▶ TASK TO CARRY OUT:
Please retype the entries exactly as they stand, leaving out any pictures.

<<<<

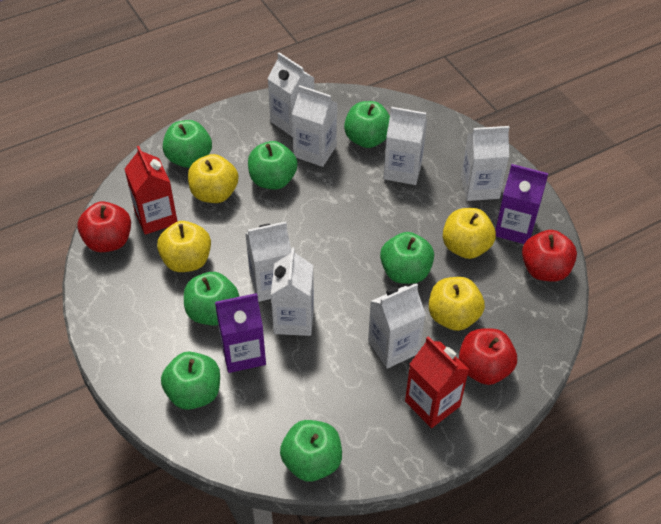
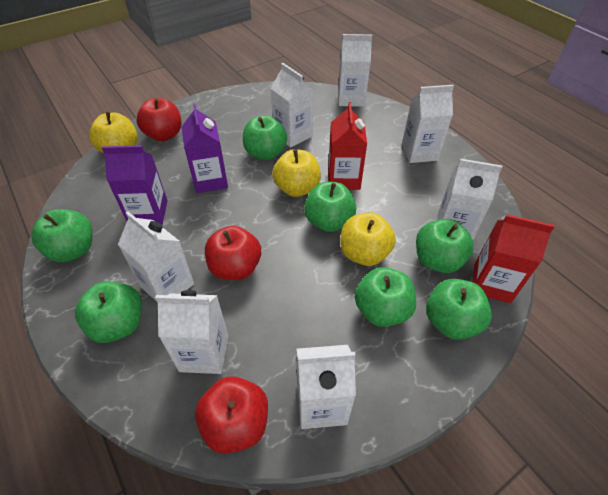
yellow apple: 4 -> 3

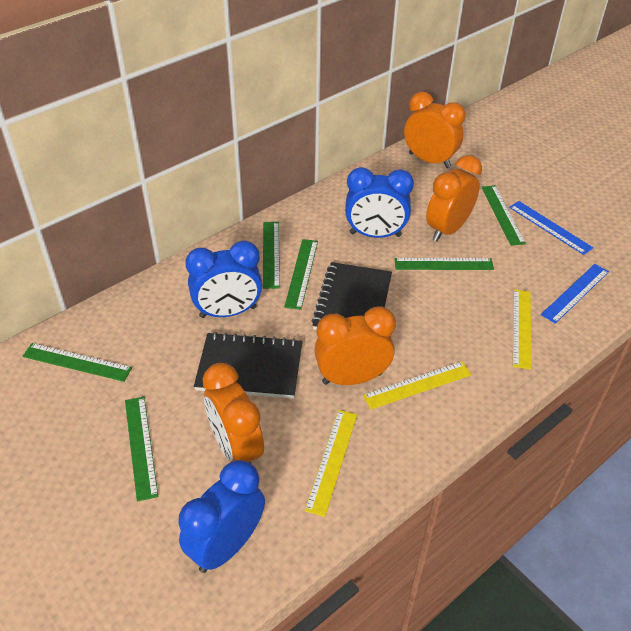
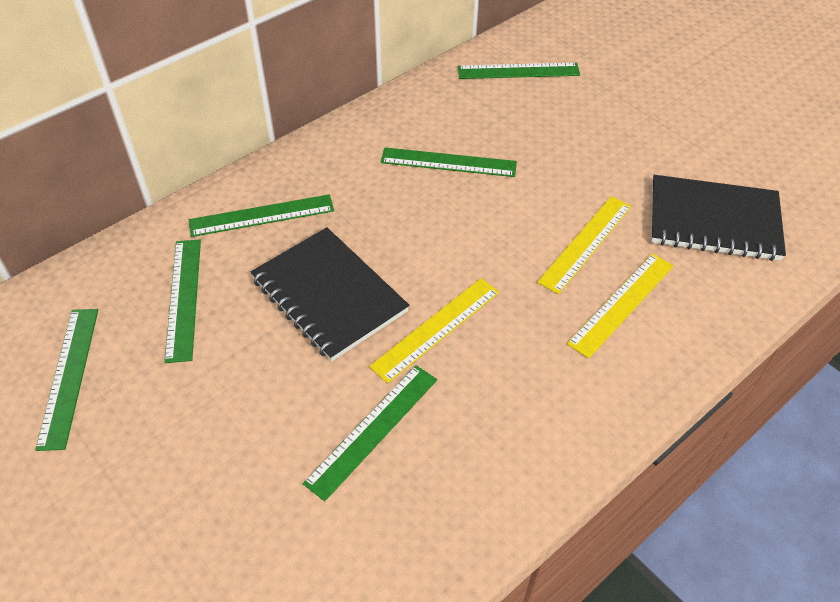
blue clock: 3 -> 0
blue ruler: 2 -> 0
orange clock: 4 -> 0

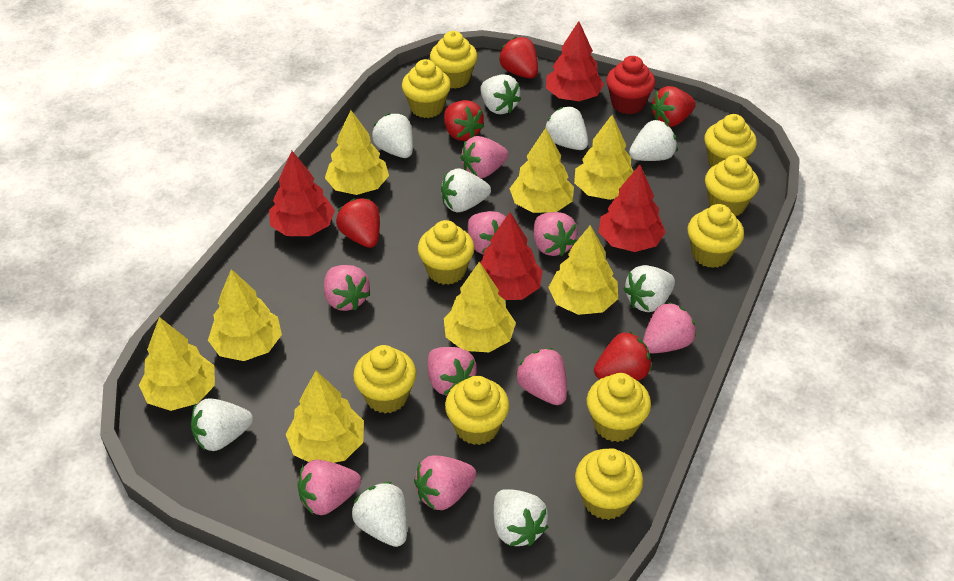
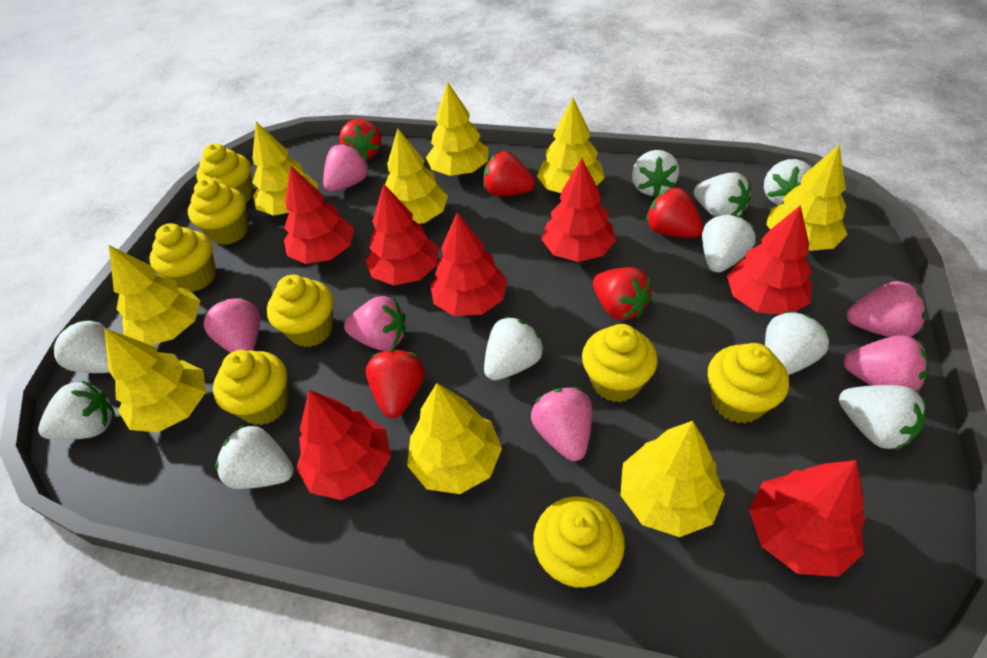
pink strawberry: 9 -> 6
red cupcake: 1 -> 0
red tree: 4 -> 7
white strawberry: 9 -> 10
yellow cupcake: 10 -> 8
yellow tree: 8 -> 9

>>>>

▶ FINAL ANSWER:
yellow apple: 4 -> 3

blue clock: 3 -> 0
blue ruler: 2 -> 0
orange clock: 4 -> 0

pink strawberry: 9 -> 6
red cupcake: 1 -> 0
red tree: 4 -> 7
white strawberry: 9 -> 10
yellow cupcake: 10 -> 8
yellow tree: 8 -> 9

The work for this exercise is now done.